INFORMATION GIVEN -
───
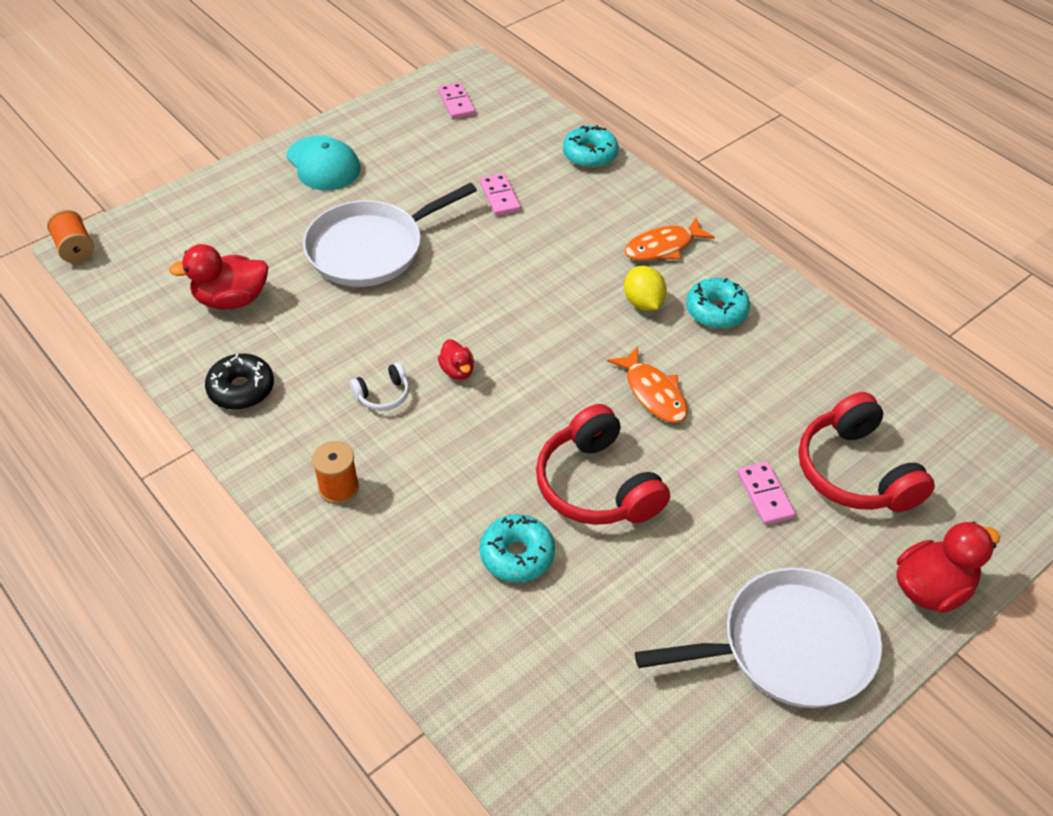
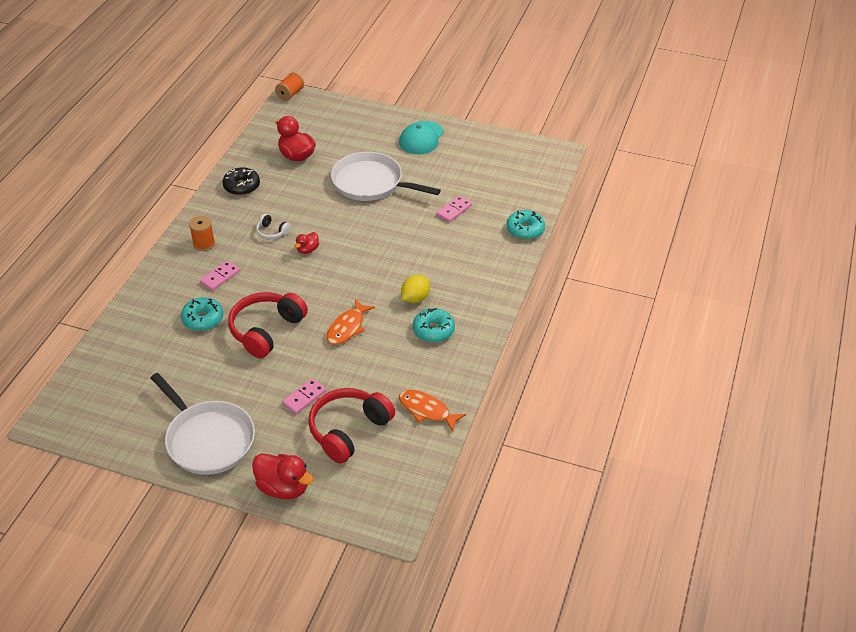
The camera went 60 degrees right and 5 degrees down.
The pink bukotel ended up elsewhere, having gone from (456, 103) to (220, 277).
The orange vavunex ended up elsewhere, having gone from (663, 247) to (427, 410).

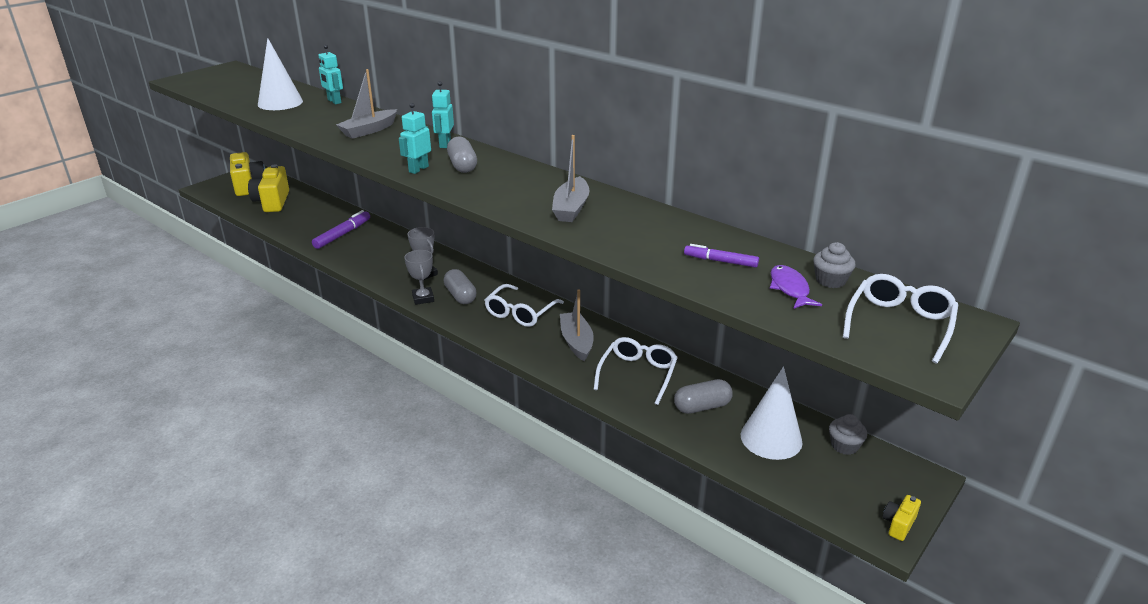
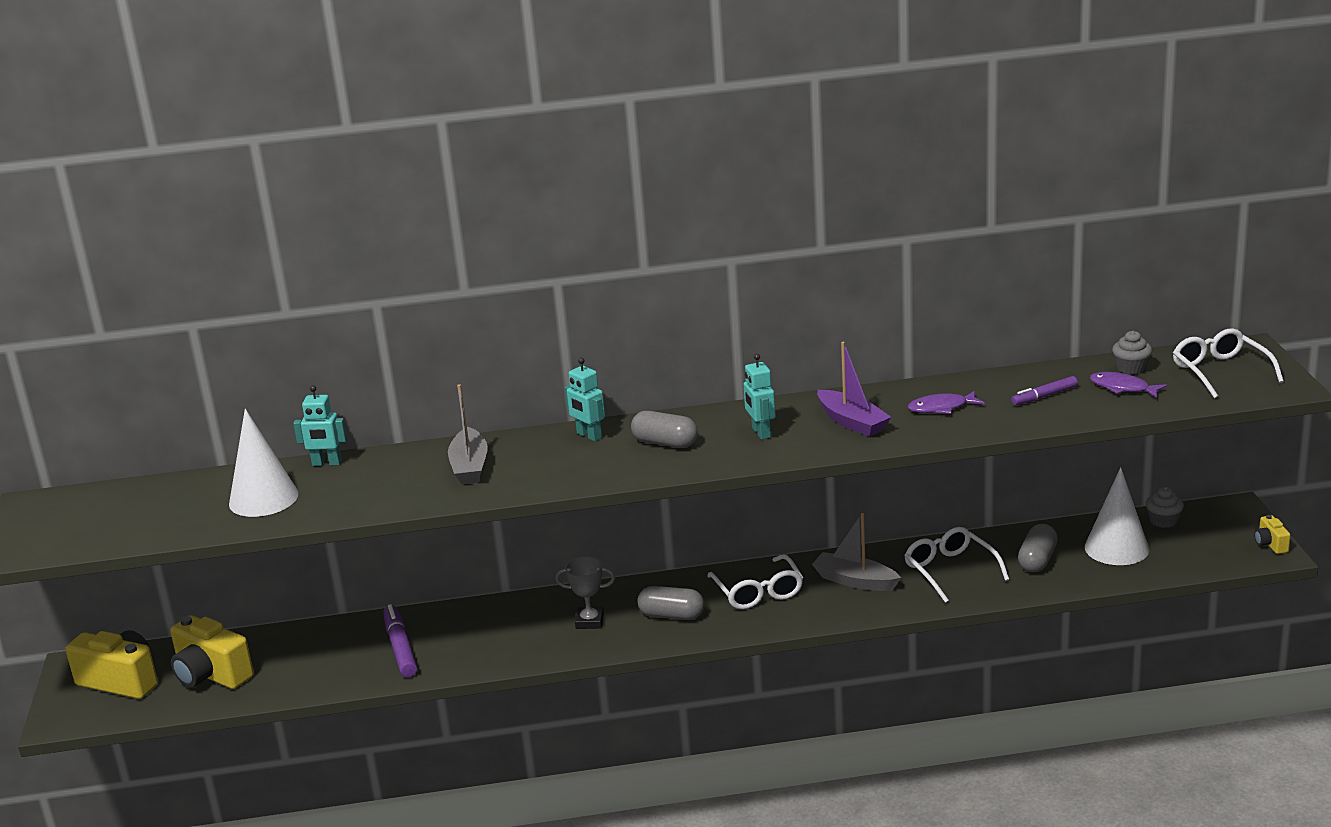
The camera went 45 degrees left and 5 degrees down.
The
───
WHAT THIS TASK INVOLVES - Word for word, please, restate the lines of the listing from the one holding "The orange vavunex" down to the last line, leaving out any pictures.

EXERCISE RESPONSE -
The orange vavunex ended up elsewhere, having gone from (663, 247) to (427, 410).

The camera went 45 degrees left and 5 degrees down.
The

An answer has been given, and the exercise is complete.